**What is required**
The response must be made up of the lines in the entries below that contain "plus".

**Records for this task**
╔══
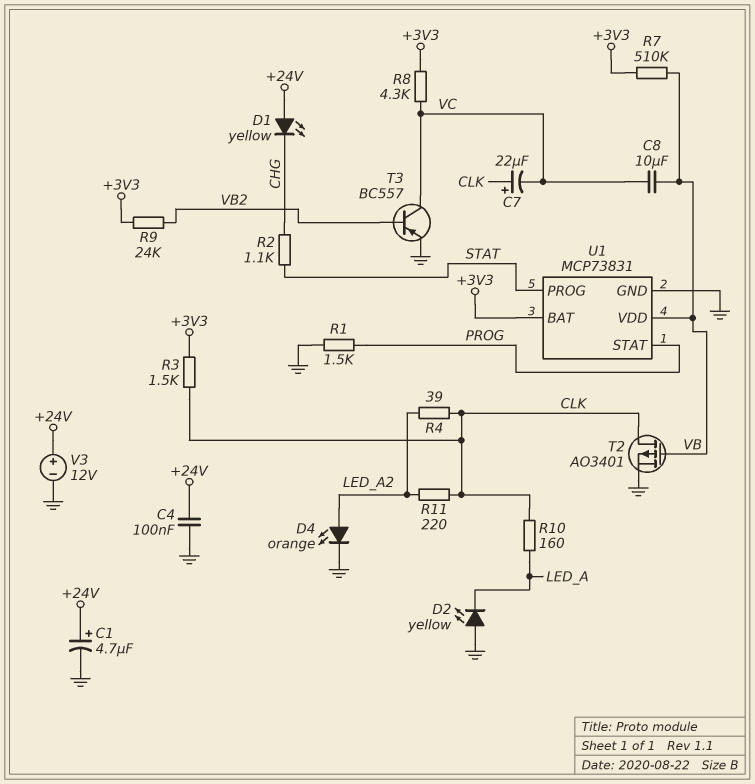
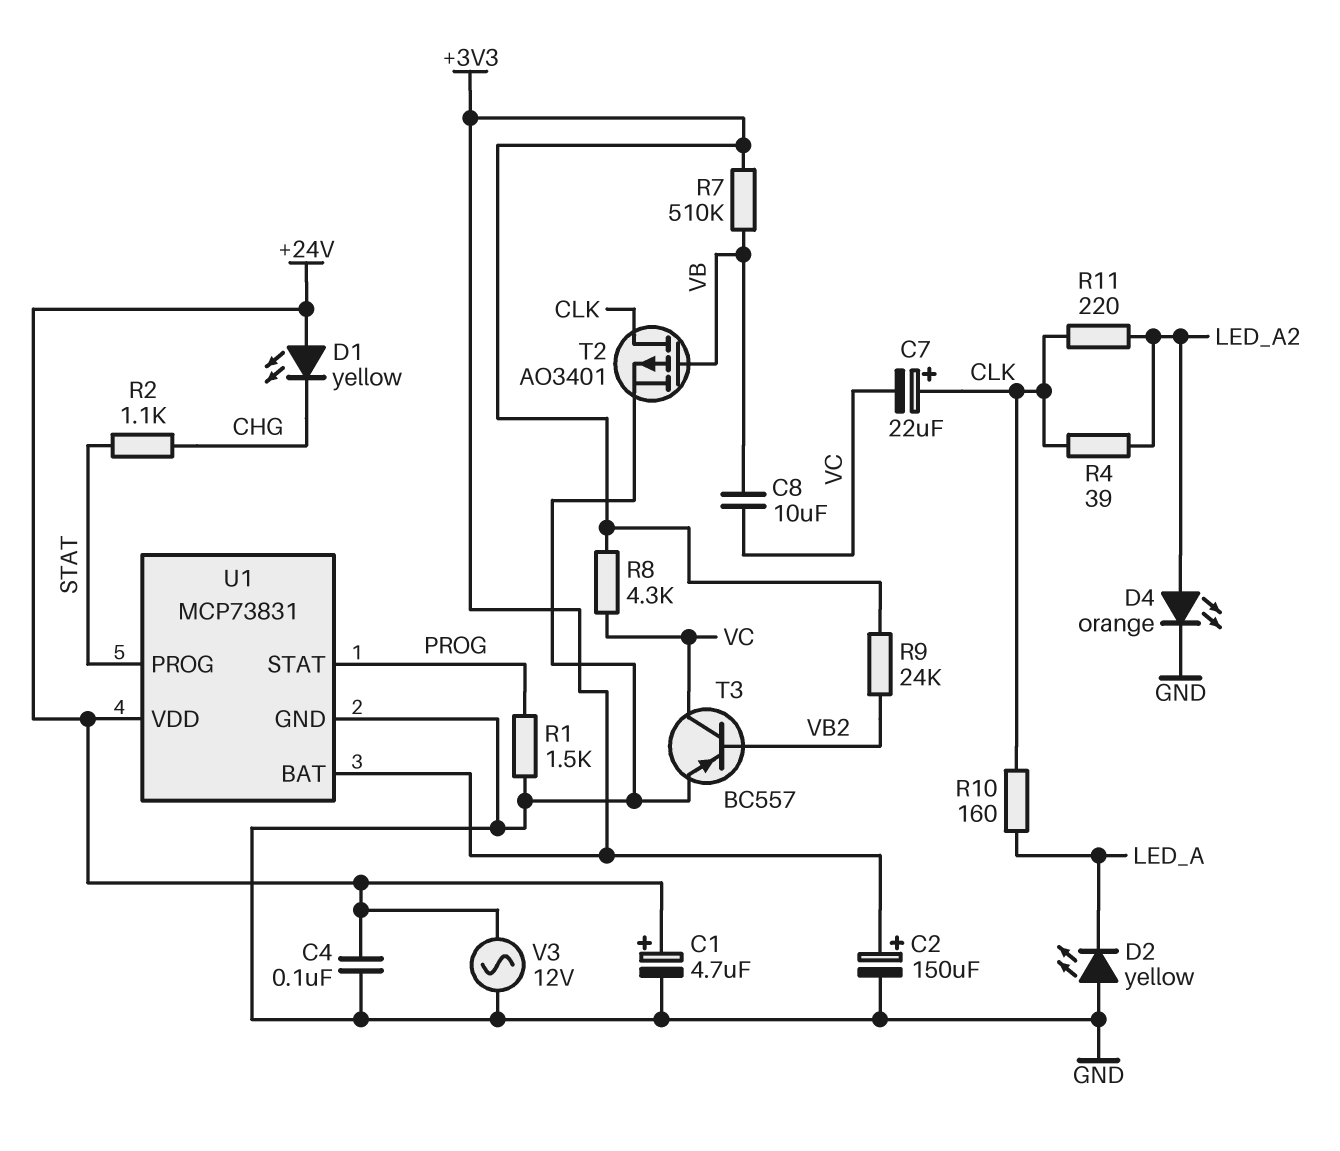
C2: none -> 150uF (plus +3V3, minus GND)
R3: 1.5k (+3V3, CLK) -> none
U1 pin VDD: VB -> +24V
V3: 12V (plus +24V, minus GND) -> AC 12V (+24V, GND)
╚══
╔══
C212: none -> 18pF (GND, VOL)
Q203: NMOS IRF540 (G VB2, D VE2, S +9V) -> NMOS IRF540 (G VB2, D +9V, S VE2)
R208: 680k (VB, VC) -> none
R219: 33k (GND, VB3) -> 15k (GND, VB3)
╚══
**Exercise result**
C2: none -> 150uF (plus +3V3, minus GND)
V3: 12V (plus +24V, minus GND) -> AC 12V (+24V, GND)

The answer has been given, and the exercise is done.